● EXERCISE INSTRUCTIONS
Using the line that contains "turquoise mug: 2 -> 3" as the first line and the last line of the data as the final one, give every line in that range again exactly.

● DATA
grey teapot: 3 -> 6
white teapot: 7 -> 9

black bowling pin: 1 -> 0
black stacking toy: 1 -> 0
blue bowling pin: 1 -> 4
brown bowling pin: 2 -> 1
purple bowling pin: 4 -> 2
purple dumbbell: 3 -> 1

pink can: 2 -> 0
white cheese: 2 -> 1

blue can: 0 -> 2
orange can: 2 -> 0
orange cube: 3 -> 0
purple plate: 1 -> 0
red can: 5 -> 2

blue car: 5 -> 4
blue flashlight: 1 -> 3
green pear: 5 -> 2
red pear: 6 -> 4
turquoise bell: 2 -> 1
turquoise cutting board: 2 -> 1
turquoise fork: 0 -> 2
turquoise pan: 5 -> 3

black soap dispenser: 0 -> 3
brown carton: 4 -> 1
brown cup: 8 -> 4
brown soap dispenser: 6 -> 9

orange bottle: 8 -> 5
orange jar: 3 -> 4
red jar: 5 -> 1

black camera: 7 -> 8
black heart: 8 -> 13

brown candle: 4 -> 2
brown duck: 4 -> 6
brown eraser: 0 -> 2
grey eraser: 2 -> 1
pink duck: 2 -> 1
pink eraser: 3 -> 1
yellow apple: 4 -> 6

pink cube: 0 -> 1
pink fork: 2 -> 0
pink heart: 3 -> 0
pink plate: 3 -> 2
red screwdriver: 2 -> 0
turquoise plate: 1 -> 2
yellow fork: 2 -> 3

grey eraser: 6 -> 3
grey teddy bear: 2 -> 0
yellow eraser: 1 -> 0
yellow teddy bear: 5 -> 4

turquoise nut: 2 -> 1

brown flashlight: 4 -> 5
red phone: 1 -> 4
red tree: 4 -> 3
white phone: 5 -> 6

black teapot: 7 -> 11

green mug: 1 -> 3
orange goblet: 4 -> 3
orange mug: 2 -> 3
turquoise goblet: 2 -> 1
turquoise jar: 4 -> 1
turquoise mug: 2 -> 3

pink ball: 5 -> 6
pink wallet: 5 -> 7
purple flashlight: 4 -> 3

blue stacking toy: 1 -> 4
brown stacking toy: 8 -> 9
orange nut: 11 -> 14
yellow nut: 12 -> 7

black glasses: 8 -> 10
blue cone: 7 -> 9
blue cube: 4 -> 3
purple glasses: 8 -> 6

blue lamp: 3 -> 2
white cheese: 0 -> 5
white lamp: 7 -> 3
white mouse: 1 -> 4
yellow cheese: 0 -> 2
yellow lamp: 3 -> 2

● REPLY TO THE TASK
turquoise mug: 2 -> 3

pink ball: 5 -> 6
pink wallet: 5 -> 7
purple flashlight: 4 -> 3

blue stacking toy: 1 -> 4
brown stacking toy: 8 -> 9
orange nut: 11 -> 14
yellow nut: 12 -> 7

black glasses: 8 -> 10
blue cone: 7 -> 9
blue cube: 4 -> 3
purple glasses: 8 -> 6

blue lamp: 3 -> 2
white cheese: 0 -> 5
white lamp: 7 -> 3
white mouse: 1 -> 4
yellow cheese: 0 -> 2
yellow lamp: 3 -> 2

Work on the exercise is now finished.